WHAT THE EXERCISE ASKS:
Copy the line with "TOF pin SCL: D1 -> D9" and all lines following it through the last line of the entries, exactly as written.

MATERIAL FOR THIS TASK:
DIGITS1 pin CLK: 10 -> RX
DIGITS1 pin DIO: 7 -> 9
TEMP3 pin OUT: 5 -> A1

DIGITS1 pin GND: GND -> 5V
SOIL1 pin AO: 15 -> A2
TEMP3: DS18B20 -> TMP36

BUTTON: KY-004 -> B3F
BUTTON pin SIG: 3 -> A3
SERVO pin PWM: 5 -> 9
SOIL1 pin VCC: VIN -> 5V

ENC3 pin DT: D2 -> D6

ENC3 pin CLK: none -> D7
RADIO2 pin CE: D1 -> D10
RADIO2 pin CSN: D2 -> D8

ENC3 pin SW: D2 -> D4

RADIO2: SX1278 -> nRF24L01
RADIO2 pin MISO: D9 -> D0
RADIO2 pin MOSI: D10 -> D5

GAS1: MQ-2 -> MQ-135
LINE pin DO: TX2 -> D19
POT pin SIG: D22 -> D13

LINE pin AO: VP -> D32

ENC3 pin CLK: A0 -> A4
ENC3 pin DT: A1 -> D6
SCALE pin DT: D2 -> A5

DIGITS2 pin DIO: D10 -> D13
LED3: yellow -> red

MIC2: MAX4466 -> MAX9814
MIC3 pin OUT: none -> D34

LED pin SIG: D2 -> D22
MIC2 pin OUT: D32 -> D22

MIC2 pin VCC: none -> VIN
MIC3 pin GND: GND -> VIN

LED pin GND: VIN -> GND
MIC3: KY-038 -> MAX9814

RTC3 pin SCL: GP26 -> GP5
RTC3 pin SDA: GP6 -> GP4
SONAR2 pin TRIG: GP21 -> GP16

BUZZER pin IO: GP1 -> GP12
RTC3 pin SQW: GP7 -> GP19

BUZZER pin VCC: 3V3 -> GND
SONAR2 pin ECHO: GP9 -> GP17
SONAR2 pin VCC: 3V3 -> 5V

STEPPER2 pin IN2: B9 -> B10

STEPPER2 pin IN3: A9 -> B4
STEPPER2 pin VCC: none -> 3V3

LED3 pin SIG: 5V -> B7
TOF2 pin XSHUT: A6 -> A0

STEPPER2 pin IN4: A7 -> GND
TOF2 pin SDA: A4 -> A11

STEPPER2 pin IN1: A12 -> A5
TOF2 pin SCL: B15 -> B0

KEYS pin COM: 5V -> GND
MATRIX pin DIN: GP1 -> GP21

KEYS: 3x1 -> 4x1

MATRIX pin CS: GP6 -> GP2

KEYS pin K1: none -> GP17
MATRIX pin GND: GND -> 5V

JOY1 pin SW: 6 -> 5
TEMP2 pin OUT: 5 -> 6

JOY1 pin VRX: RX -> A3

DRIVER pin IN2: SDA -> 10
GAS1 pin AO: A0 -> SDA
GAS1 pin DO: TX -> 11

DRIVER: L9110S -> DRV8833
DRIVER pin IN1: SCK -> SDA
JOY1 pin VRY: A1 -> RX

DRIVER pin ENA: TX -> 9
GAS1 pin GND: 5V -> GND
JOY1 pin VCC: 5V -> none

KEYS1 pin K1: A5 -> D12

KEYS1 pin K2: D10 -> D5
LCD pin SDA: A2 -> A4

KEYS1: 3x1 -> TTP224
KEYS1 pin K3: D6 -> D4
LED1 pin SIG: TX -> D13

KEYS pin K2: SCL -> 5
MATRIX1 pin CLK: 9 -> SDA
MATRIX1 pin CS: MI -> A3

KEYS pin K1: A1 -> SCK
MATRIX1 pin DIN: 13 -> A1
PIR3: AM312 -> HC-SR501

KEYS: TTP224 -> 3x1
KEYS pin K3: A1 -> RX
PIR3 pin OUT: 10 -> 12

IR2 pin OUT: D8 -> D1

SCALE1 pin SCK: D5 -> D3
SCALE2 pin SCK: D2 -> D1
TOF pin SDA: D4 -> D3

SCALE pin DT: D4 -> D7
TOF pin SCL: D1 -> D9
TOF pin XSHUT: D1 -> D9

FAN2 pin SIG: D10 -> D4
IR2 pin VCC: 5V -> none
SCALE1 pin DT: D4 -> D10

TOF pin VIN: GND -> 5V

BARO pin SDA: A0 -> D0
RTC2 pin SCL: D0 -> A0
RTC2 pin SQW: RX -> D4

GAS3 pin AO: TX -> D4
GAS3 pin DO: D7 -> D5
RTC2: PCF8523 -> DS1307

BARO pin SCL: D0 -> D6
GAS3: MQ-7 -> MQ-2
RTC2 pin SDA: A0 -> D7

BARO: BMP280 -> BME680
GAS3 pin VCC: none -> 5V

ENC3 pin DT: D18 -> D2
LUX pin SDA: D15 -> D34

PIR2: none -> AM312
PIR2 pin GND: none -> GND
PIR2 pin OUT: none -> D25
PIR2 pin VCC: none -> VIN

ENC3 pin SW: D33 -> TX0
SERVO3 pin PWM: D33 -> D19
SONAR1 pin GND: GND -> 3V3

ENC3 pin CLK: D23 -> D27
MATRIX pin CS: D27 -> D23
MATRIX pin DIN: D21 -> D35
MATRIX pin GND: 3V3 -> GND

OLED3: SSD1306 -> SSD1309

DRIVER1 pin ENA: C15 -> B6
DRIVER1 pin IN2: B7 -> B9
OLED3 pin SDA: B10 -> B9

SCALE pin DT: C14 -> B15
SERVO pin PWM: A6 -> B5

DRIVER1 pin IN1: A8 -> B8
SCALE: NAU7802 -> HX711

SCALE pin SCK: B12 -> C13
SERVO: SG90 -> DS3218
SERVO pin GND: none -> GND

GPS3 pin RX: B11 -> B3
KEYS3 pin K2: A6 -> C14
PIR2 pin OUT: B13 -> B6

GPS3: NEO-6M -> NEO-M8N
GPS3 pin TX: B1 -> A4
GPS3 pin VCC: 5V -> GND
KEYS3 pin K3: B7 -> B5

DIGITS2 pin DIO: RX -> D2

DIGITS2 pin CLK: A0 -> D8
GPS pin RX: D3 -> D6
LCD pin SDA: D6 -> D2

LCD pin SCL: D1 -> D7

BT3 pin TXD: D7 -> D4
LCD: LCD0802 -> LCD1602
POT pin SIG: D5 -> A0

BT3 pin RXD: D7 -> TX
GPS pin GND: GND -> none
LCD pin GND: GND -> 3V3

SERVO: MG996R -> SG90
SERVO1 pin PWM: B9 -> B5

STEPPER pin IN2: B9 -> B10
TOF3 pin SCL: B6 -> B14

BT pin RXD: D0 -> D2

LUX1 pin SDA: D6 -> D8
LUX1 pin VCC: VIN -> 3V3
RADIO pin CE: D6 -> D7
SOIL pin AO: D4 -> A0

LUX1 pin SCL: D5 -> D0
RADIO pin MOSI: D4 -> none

RESPONSE TO THIS EXERCISE:
TOF pin SCL: D1 -> D9
TOF pin XSHUT: D1 -> D9

FAN2 pin SIG: D10 -> D4
IR2 pin VCC: 5V -> none
SCALE1 pin DT: D4 -> D10

TOF pin VIN: GND -> 5V

BARO pin SDA: A0 -> D0
RTC2 pin SCL: D0 -> A0
RTC2 pin SQW: RX -> D4

GAS3 pin AO: TX -> D4
GAS3 pin DO: D7 -> D5
RTC2: PCF8523 -> DS1307

BARO pin SCL: D0 -> D6
GAS3: MQ-7 -> MQ-2
RTC2 pin SDA: A0 -> D7

BARO: BMP280 -> BME680
GAS3 pin VCC: none -> 5V

ENC3 pin DT: D18 -> D2
LUX pin SDA: D15 -> D34

PIR2: none -> AM312
PIR2 pin GND: none -> GND
PIR2 pin OUT: none -> D25
PIR2 pin VCC: none -> VIN

ENC3 pin SW: D33 -> TX0
SERVO3 pin PWM: D33 -> D19
SONAR1 pin GND: GND -> 3V3

ENC3 pin CLK: D23 -> D27
MATRIX pin CS: D27 -> D23
MATRIX pin DIN: D21 -> D35
MATRIX pin GND: 3V3 -> GND

OLED3: SSD1306 -> SSD1309

DRIVER1 pin ENA: C15 -> B6
DRIVER1 pin IN2: B7 -> B9
OLED3 pin SDA: B10 -> B9

SCALE pin DT: C14 -> B15
SERVO pin PWM: A6 -> B5

DRIVER1 pin IN1: A8 -> B8
SCALE: NAU7802 -> HX711

SCALE pin SCK: B12 -> C13
SERVO: SG90 -> DS3218
SERVO pin GND: none -> GND

GPS3 pin RX: B11 -> B3
KEYS3 pin K2: A6 -> C14
PIR2 pin OUT: B13 -> B6

GPS3: NEO-6M -> NEO-M8N
GPS3 pin TX: B1 -> A4
GPS3 pin VCC: 5V -> GND
KEYS3 pin K3: B7 -> B5

DIGITS2 pin DIO: RX -> D2

DIGITS2 pin CLK: A0 -> D8
GPS pin RX: D3 -> D6
LCD pin SDA: D6 -> D2

LCD pin SCL: D1 -> D7

BT3 pin TXD: D7 -> D4
LCD: LCD0802 -> LCD1602
POT pin SIG: D5 -> A0

BT3 pin RXD: D7 -> TX
GPS pin GND: GND -> none
LCD pin GND: GND -> 3V3

SERVO: MG996R -> SG90
SERVO1 pin PWM: B9 -> B5

STEPPER pin IN2: B9 -> B10
TOF3 pin SCL: B6 -> B14

BT pin RXD: D0 -> D2

LUX1 pin SDA: D6 -> D8
LUX1 pin VCC: VIN -> 3V3
RADIO pin CE: D6 -> D7
SOIL pin AO: D4 -> A0

LUX1 pin SCL: D5 -> D0
RADIO pin MOSI: D4 -> none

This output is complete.